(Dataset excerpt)
----------------------------------------

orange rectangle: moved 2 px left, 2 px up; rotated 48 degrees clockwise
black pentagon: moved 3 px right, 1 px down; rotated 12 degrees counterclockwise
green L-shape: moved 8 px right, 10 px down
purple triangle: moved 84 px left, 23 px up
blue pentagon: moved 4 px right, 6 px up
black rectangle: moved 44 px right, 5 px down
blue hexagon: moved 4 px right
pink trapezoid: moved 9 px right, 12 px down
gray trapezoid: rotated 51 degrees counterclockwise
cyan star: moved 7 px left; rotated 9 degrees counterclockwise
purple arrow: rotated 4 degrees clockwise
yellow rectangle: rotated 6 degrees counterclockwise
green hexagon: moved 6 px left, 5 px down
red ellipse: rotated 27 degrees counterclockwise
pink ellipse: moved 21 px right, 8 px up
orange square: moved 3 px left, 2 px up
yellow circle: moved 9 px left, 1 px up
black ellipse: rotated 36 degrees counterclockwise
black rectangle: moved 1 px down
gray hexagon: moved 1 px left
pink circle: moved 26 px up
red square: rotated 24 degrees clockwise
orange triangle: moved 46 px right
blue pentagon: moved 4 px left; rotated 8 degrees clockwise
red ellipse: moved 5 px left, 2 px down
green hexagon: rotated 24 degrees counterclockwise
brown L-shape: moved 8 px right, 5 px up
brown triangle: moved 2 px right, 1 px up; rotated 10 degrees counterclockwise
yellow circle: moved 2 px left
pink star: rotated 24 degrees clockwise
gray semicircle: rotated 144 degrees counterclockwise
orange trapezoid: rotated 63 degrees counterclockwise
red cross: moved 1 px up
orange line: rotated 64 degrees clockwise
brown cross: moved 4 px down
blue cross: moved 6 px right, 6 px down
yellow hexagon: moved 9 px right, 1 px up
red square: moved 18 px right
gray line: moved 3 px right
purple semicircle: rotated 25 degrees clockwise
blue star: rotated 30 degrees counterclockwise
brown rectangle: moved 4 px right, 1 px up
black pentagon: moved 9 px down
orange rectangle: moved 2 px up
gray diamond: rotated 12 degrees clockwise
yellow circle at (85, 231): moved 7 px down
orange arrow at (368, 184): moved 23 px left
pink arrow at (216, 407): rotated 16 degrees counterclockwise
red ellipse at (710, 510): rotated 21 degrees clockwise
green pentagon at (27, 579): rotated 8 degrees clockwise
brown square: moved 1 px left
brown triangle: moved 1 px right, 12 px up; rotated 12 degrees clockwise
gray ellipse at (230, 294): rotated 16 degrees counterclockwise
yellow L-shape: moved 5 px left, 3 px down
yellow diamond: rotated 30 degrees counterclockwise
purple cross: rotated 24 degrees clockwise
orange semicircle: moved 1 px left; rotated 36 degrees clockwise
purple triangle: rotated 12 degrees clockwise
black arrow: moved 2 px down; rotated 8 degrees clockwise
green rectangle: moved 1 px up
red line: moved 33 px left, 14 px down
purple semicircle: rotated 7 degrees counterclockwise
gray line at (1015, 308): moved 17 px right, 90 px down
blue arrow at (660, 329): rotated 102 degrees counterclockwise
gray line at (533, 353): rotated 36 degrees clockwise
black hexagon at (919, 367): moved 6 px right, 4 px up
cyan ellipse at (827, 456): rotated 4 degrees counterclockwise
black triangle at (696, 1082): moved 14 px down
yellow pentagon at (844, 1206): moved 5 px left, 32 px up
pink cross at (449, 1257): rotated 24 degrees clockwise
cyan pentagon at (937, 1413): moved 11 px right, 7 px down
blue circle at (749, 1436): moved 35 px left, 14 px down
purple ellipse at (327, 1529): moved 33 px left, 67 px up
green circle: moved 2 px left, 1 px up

----------------------------------------

- _Exercise_
Return, unchanged, every line of the listing from its first line through the line that contains "pink trapezoid: moved 9 px right, 12 px down", including both of those lines.

- _Task response_
orange rectangle: moved 2 px left, 2 px up; rotated 48 degrees clockwise
black pentagon: moved 3 px right, 1 px down; rotated 12 degrees counterclockwise
green L-shape: moved 8 px right, 10 px down
purple triangle: moved 84 px left, 23 px up
blue pentagon: moved 4 px right, 6 px up
black rectangle: moved 44 px right, 5 px down
blue hexagon: moved 4 px right
pink trapezoid: moved 9 px right, 12 px down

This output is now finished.